WHAT TO PRODUCE —
Write the data out again, character for character, with no images.

DATASET RECORDS —
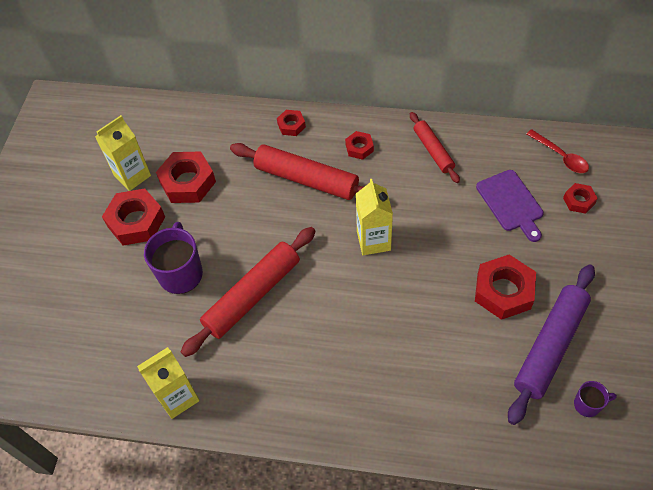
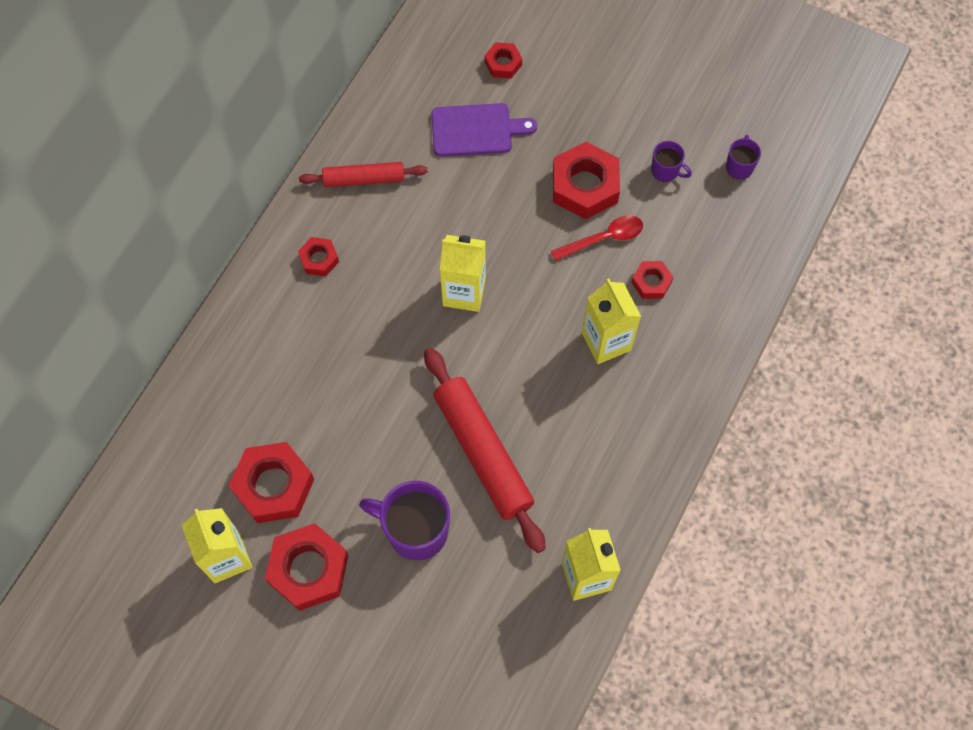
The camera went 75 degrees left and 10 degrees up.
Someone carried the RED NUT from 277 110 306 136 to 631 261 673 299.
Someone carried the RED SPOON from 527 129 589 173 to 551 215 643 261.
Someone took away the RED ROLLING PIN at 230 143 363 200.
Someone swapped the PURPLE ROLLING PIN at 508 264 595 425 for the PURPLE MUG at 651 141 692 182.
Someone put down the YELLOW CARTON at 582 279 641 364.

RESULT FOR THIS EXERCISE —
The camera went 75 degrees left and 10 degrees up.
Someone carried the RED NUT from 277 110 306 136 to 631 261 673 299.
Someone carried the RED SPOON from 527 129 589 173 to 551 215 643 261.
Someone took away the RED ROLLING PIN at 230 143 363 200.
Someone swapped the PURPLE ROLLING PIN at 508 264 595 425 for the PURPLE MUG at 651 141 692 182.
Someone put down the YELLOW CARTON at 582 279 641 364.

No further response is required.